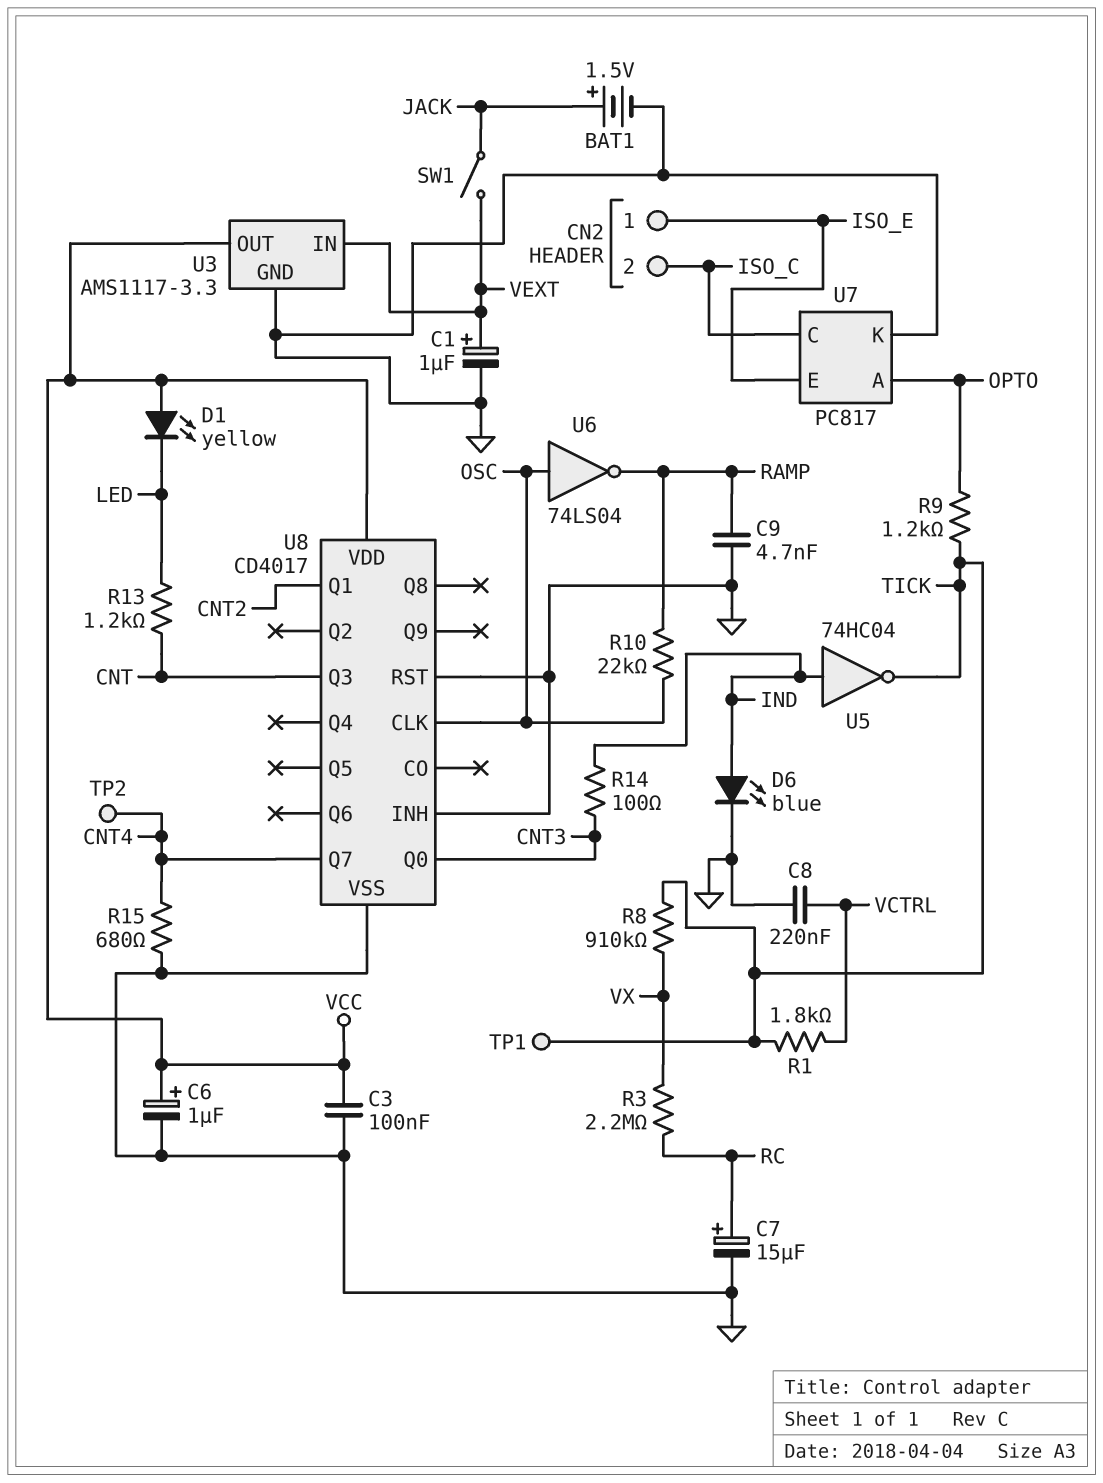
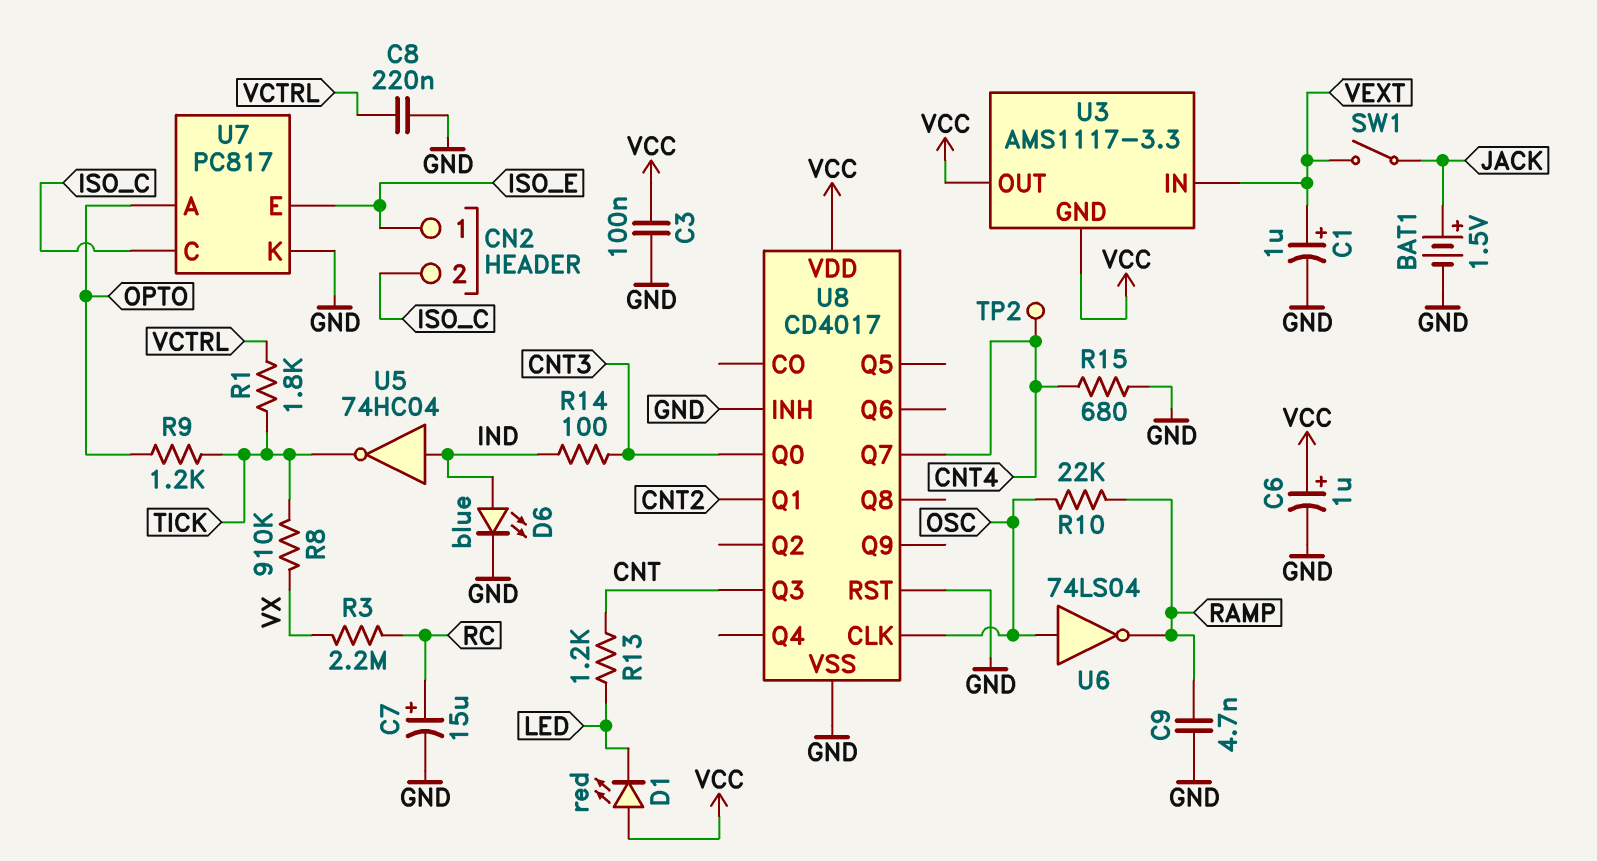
D1: LED yellow (A VCC, K LED) -> LED red (A VCC, K LED)
TP1: test point (TICK) -> none
U3 pin GND: GND -> VCC

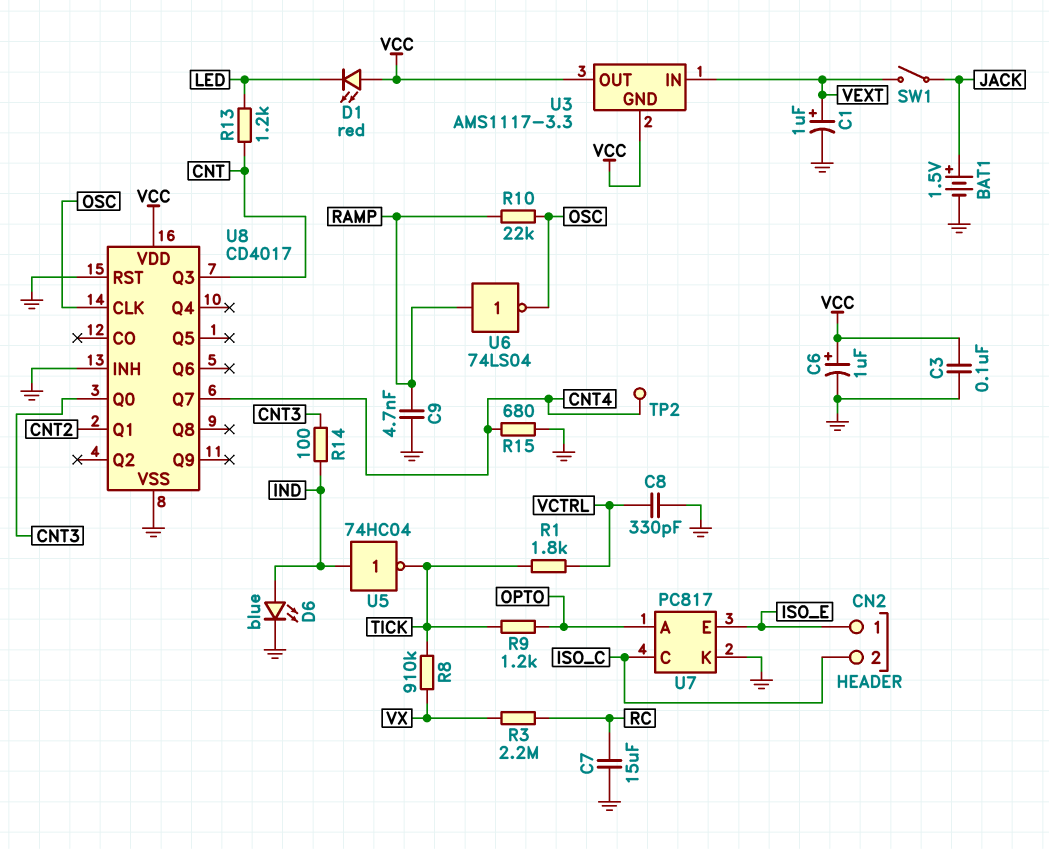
C7: 15uF (plus RC, minus GND) -> 15uF (GND, RC)
C8: 220nF (GND, VCTRL) -> 330pF (GND, VCTRL)
U6: NOT 74LS04 (in OSC, out RAMP) -> NOT 74LS04 (in RAMP, out OSC)

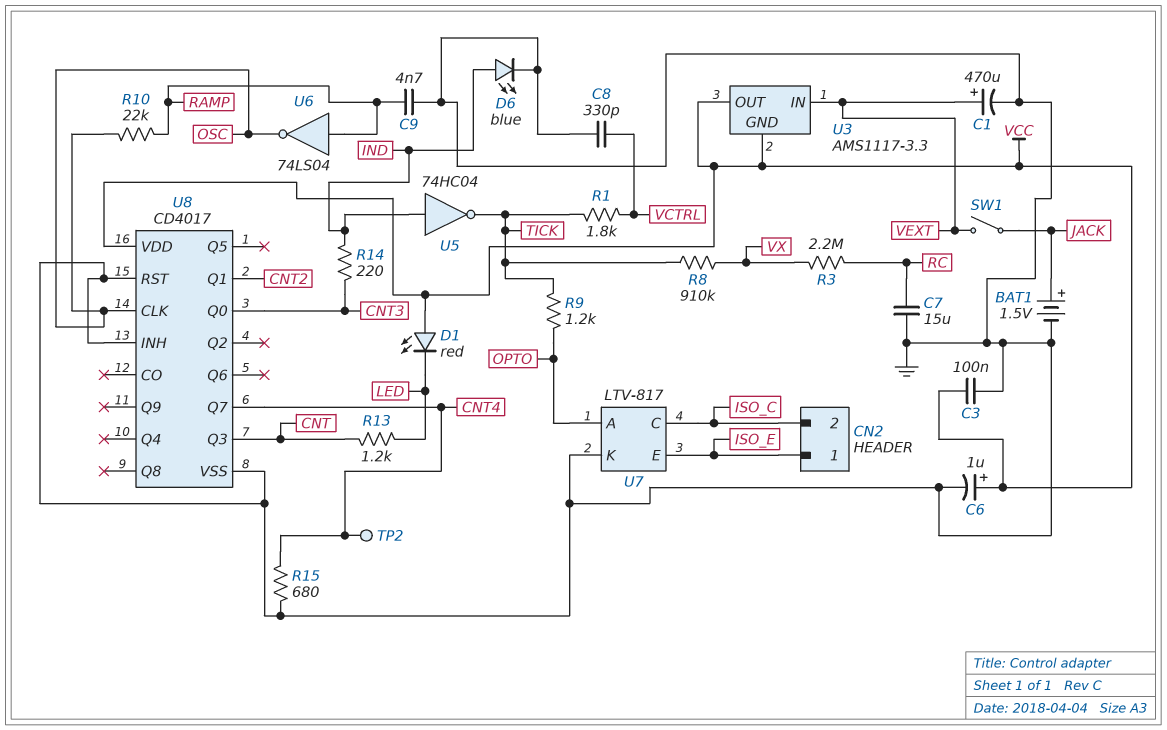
C1: 1uF (plus VEXT, minus GND) -> 470uF (plus VEXT, minus GND)
R14: 100 (CNT3, IND) -> 220 (CNT3, IND)
U7: PC817 -> LTV-817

···

Prompt – The whole listing, pictures excluded, should be output exactly.

Exercise result –
D1: LED yellow (A VCC, K LED) -> LED red (A VCC, K LED)
TP1: test point (TICK) -> none
U3 pin GND: GND -> VCC

C7: 15uF (plus RC, minus GND) -> 15uF (GND, RC)
C8: 220nF (GND, VCTRL) -> 330pF (GND, VCTRL)
U6: NOT 74LS04 (in OSC, out RAMP) -> NOT 74LS04 (in RAMP, out OSC)

C1: 1uF (plus VEXT, minus GND) -> 470uF (plus VEXT, minus GND)
R14: 100 (CNT3, IND) -> 220 (CNT3, IND)
U7: PC817 -> LTV-817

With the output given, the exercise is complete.